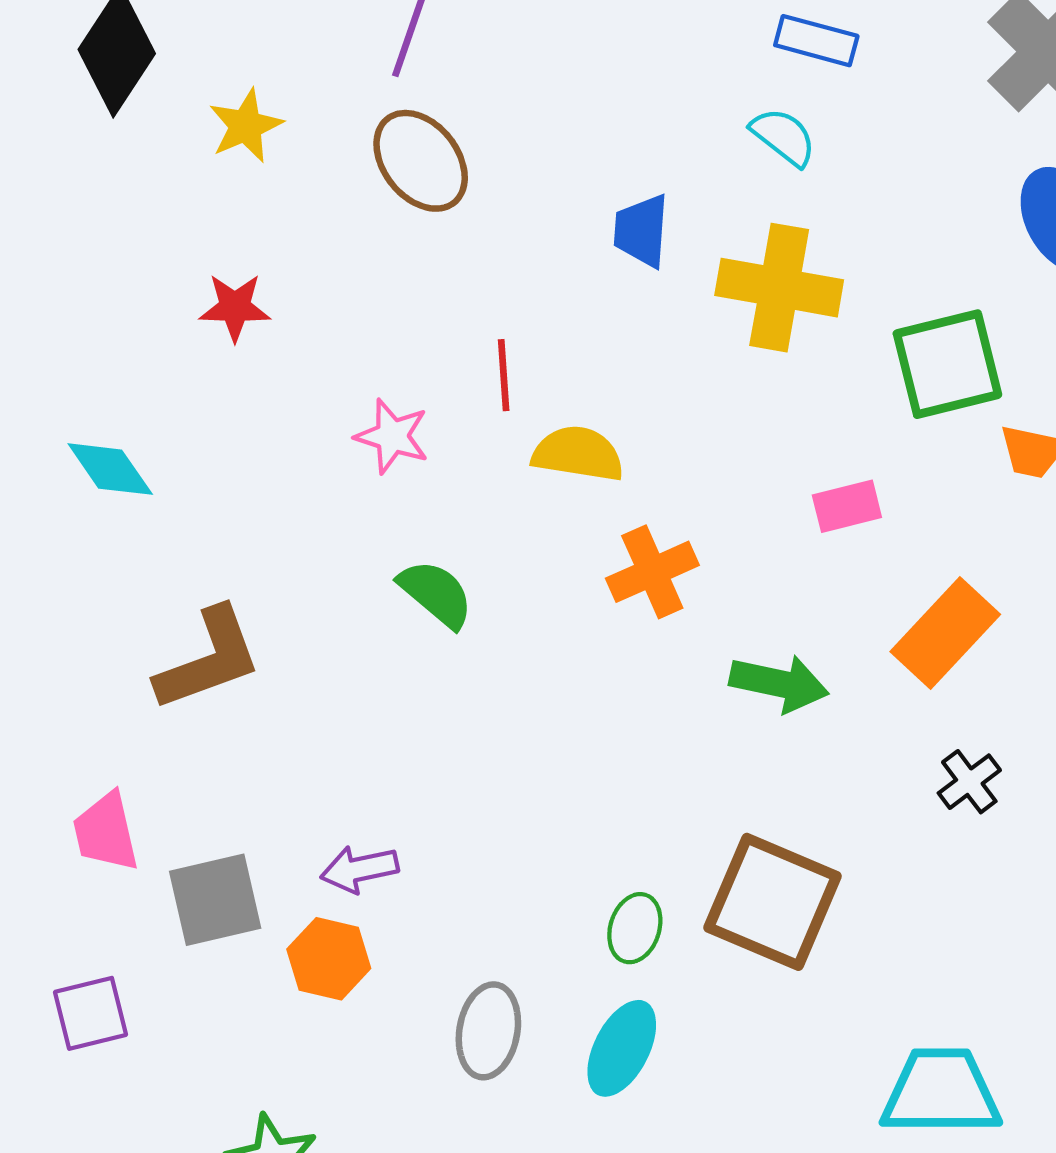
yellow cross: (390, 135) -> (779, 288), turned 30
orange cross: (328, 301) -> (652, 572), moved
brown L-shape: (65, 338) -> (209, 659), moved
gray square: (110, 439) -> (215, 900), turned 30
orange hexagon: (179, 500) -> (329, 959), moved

• _Exercise objective_
If an entry above holds a picture, omit the picture but retype everything else exactly.

• _Result_
yellow cross: (390, 135) -> (779, 288), turned 30
orange cross: (328, 301) -> (652, 572), moved
brown L-shape: (65, 338) -> (209, 659), moved
gray square: (110, 439) -> (215, 900), turned 30
orange hexagon: (179, 500) -> (329, 959), moved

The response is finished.